## [Task prompt]
Search the entries for lines that contain the word "blue", and report each one found.

## [Extracted entries]
╭──

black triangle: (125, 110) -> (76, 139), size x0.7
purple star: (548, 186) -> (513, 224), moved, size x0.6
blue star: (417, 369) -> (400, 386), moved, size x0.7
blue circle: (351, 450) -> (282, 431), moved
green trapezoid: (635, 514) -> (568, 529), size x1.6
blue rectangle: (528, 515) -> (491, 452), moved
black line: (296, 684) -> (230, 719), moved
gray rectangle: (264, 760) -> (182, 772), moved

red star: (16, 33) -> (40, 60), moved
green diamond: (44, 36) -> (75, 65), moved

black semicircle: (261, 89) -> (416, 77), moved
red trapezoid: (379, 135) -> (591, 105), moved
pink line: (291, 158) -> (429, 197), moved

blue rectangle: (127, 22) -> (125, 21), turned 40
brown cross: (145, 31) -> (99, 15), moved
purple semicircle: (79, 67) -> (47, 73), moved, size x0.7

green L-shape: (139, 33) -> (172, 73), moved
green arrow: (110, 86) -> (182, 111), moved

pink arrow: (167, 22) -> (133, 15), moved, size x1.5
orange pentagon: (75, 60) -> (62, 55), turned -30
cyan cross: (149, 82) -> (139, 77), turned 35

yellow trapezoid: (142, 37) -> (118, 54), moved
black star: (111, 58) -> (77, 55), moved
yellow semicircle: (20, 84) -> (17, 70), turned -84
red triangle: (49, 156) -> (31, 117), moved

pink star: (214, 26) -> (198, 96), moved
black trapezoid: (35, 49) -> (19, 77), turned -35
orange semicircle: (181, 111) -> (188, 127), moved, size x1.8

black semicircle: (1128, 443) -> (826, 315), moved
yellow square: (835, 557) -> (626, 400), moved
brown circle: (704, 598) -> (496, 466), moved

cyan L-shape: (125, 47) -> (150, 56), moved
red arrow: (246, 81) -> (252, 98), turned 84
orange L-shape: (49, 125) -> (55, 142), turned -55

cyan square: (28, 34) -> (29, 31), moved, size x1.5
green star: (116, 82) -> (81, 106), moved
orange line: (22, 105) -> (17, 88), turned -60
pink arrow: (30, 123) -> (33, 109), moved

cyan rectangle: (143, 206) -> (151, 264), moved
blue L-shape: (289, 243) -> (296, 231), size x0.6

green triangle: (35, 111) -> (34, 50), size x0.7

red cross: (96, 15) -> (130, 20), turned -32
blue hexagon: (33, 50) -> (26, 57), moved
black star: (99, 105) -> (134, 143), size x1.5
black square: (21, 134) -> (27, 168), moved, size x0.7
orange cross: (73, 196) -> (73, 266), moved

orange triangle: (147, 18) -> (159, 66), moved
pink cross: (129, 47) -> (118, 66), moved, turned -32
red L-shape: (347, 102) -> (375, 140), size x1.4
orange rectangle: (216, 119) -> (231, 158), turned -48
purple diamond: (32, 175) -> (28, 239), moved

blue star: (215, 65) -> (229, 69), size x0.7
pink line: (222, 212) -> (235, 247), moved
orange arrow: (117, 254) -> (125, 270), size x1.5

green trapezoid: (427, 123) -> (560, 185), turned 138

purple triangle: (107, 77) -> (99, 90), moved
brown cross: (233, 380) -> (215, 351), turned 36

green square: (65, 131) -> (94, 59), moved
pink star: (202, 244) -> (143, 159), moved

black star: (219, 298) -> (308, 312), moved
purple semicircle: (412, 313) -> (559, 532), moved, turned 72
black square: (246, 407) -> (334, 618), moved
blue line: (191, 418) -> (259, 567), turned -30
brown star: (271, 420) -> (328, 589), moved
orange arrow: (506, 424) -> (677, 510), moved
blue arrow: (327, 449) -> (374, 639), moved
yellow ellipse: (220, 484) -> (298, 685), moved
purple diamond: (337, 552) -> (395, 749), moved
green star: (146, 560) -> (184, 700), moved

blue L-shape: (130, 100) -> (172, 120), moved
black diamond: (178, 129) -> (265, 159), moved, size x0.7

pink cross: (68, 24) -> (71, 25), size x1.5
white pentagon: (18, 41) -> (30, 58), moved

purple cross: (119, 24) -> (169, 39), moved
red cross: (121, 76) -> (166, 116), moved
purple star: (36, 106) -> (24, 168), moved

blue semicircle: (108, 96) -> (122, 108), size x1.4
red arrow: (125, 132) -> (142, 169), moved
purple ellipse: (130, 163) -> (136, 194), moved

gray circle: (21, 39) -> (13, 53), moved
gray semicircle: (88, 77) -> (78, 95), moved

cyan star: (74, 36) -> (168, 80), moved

╰──

## [Answer to this task]
blue star: (417, 369) -> (400, 386), moved, size x0.7
blue circle: (351, 450) -> (282, 431), moved
blue rectangle: (528, 515) -> (491, 452), moved
blue rectangle: (127, 22) -> (125, 21), turned 40
blue L-shape: (289, 243) -> (296, 231), size x0.6
blue hexagon: (33, 50) -> (26, 57), moved
blue star: (215, 65) -> (229, 69), size x0.7
blue line: (191, 418) -> (259, 567), turned -30
blue arrow: (327, 449) -> (374, 639), moved
blue L-shape: (130, 100) -> (172, 120), moved
blue semicircle: (108, 96) -> (122, 108), size x1.4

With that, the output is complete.